---- Material provided

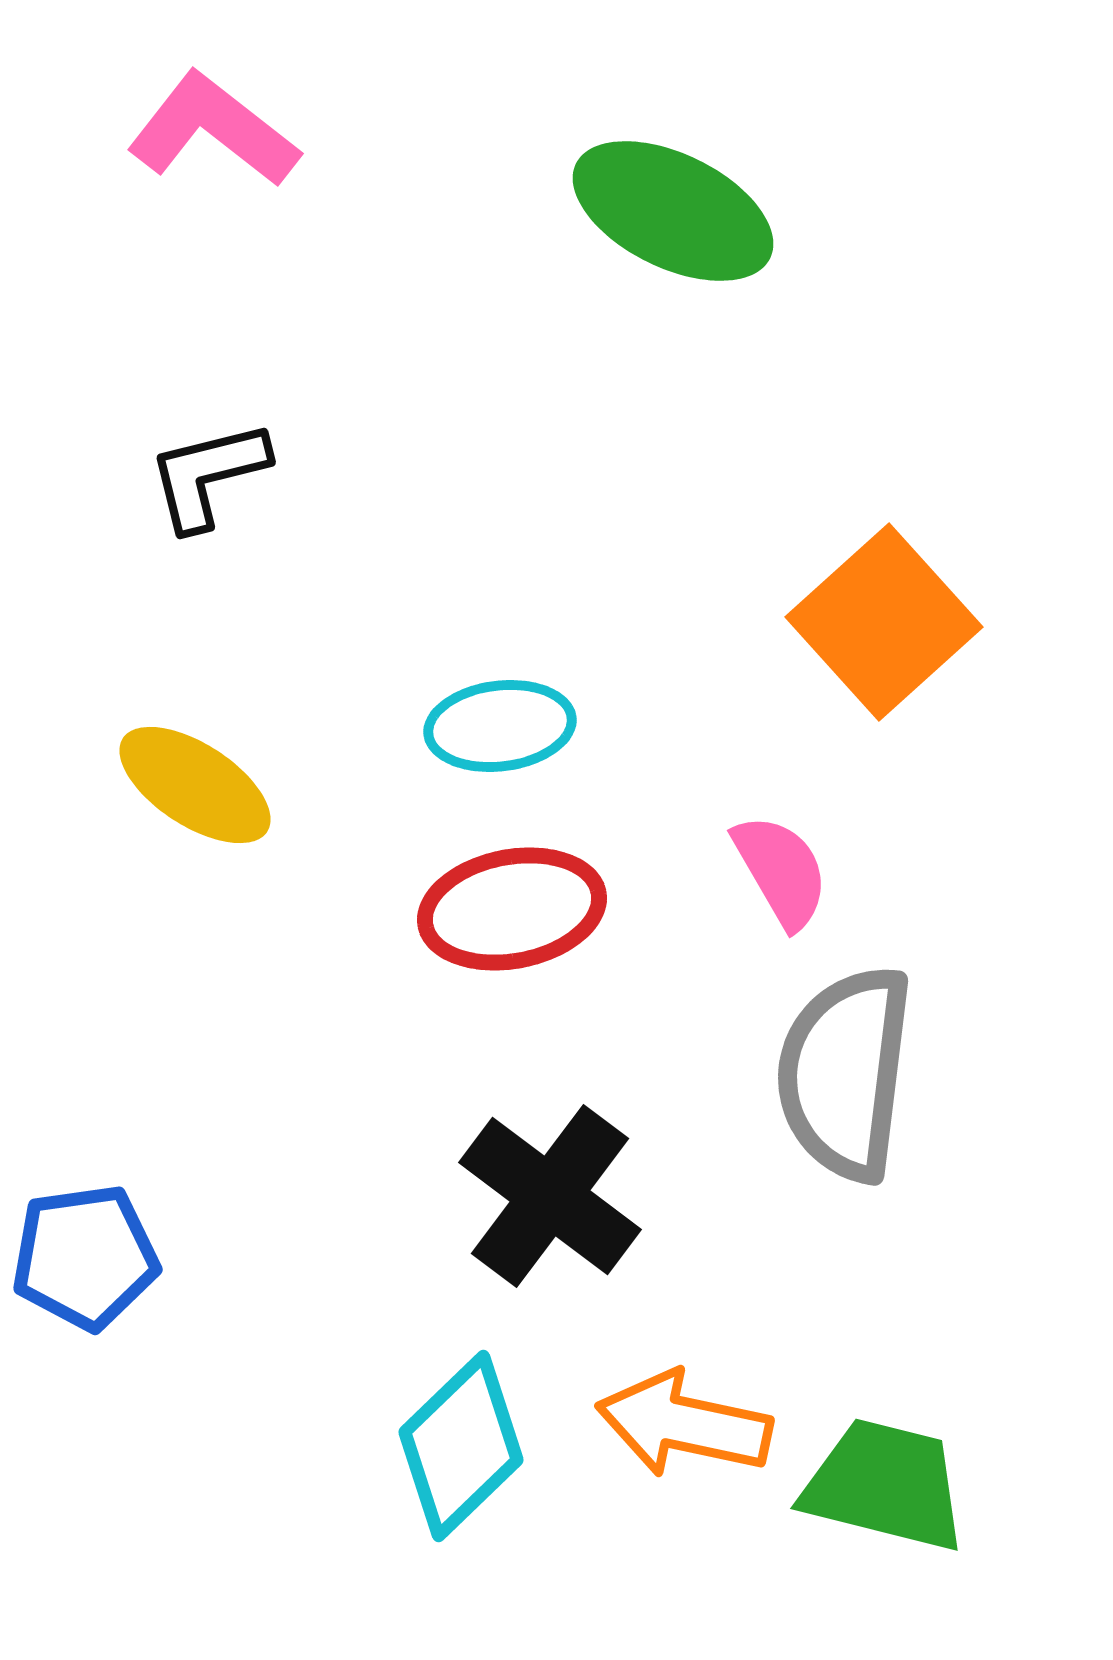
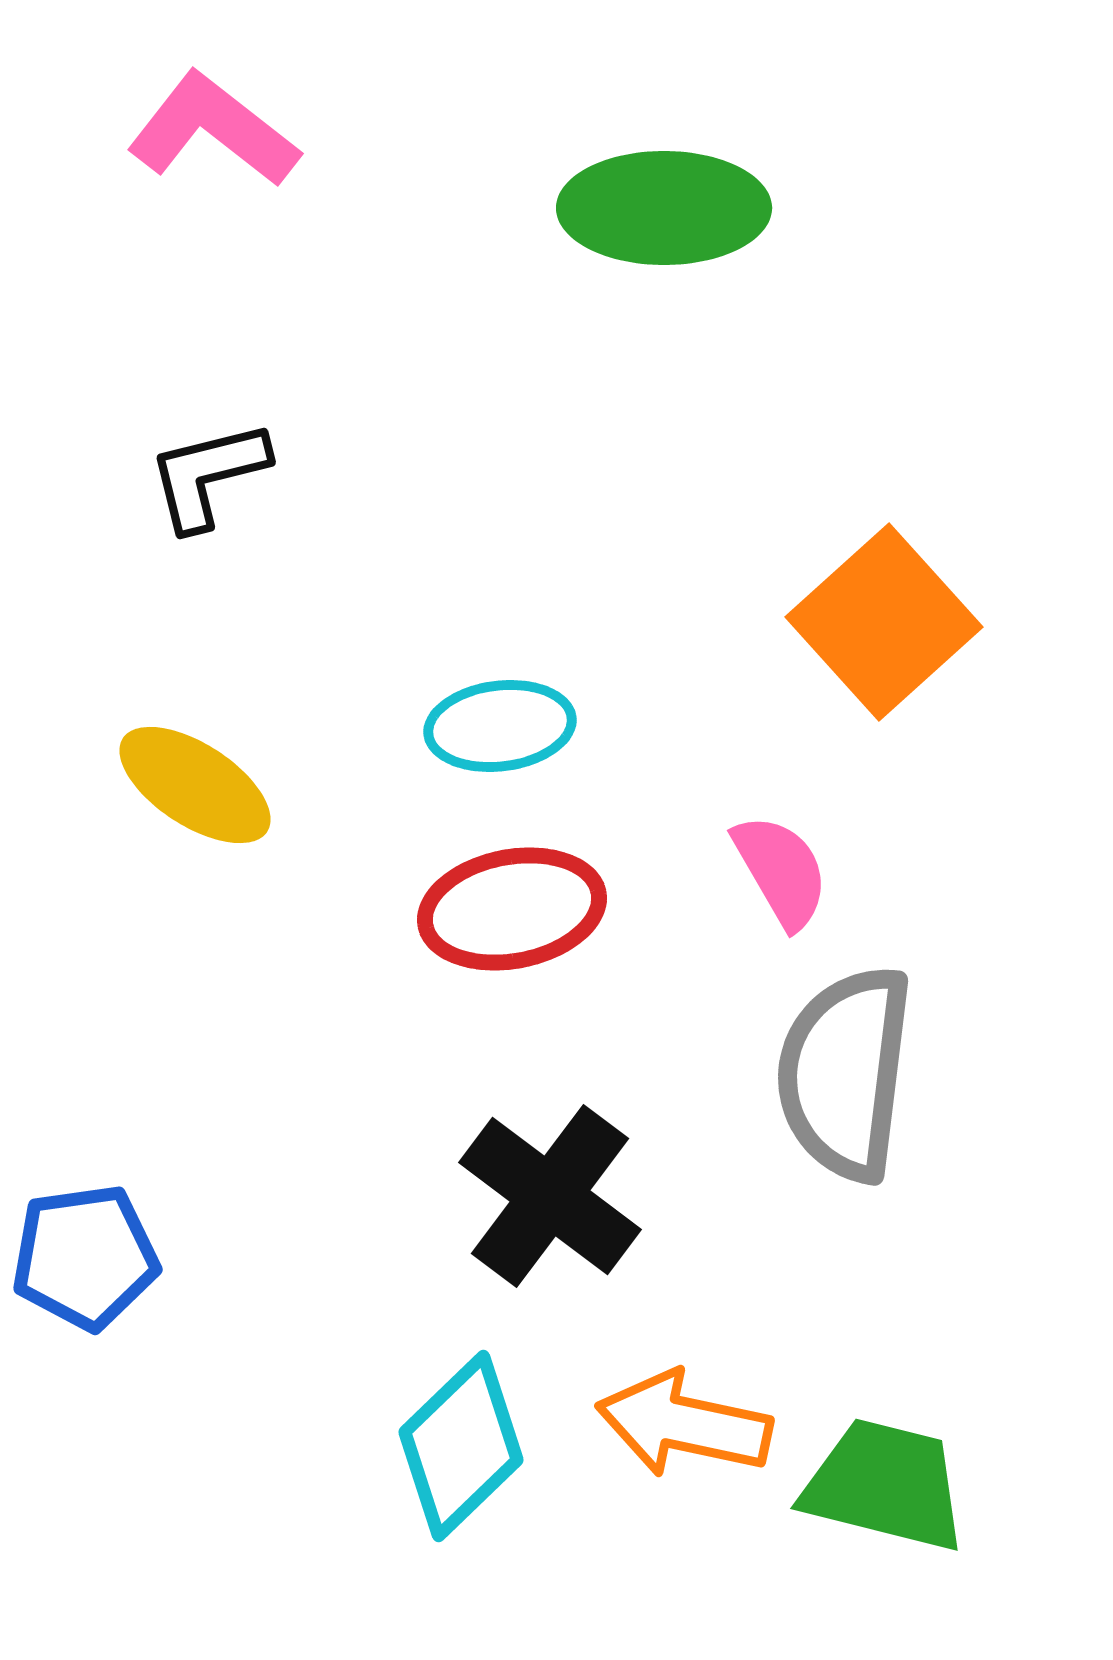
green ellipse: moved 9 px left, 3 px up; rotated 26 degrees counterclockwise
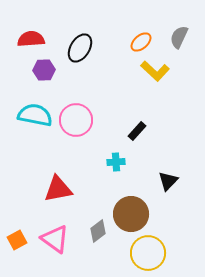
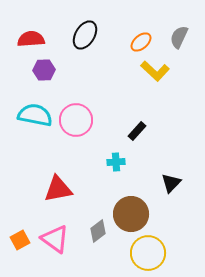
black ellipse: moved 5 px right, 13 px up
black triangle: moved 3 px right, 2 px down
orange square: moved 3 px right
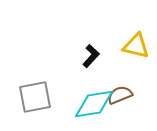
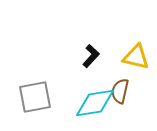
yellow triangle: moved 11 px down
brown semicircle: moved 4 px up; rotated 55 degrees counterclockwise
cyan diamond: moved 1 px right, 1 px up
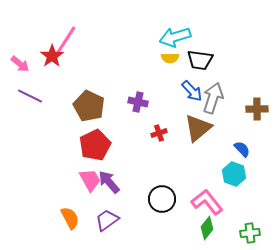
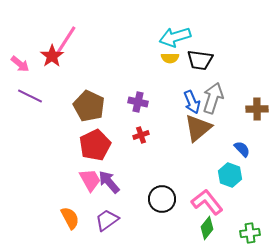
blue arrow: moved 11 px down; rotated 20 degrees clockwise
red cross: moved 18 px left, 2 px down
cyan hexagon: moved 4 px left, 1 px down
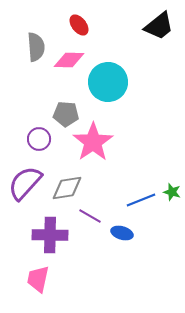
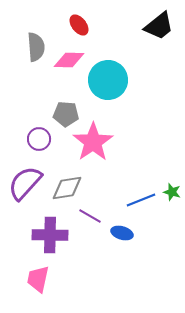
cyan circle: moved 2 px up
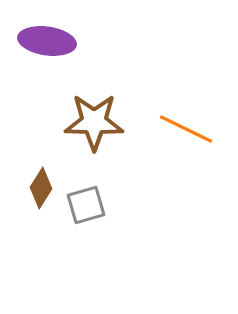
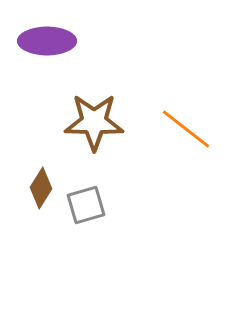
purple ellipse: rotated 8 degrees counterclockwise
orange line: rotated 12 degrees clockwise
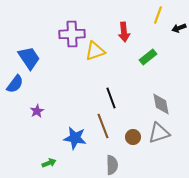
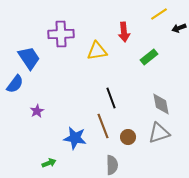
yellow line: moved 1 px right, 1 px up; rotated 36 degrees clockwise
purple cross: moved 11 px left
yellow triangle: moved 2 px right; rotated 10 degrees clockwise
green rectangle: moved 1 px right
brown circle: moved 5 px left
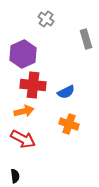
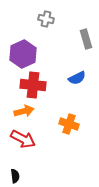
gray cross: rotated 21 degrees counterclockwise
blue semicircle: moved 11 px right, 14 px up
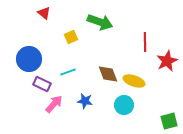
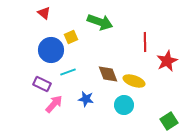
blue circle: moved 22 px right, 9 px up
blue star: moved 1 px right, 2 px up
green square: rotated 18 degrees counterclockwise
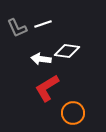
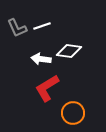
white line: moved 1 px left, 2 px down
white diamond: moved 2 px right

--------

> **What you have to do**
Nothing but the lines from the one containing "blue star: moved 1 px right, 2 px up" through the last line of the data should appear in the answer, copied exactly, with pictures excluded.

> **Response**
blue star: moved 1 px right, 2 px up
green square: rotated 18 degrees counterclockwise
white line: moved 1 px left, 2 px down
white diamond: moved 2 px right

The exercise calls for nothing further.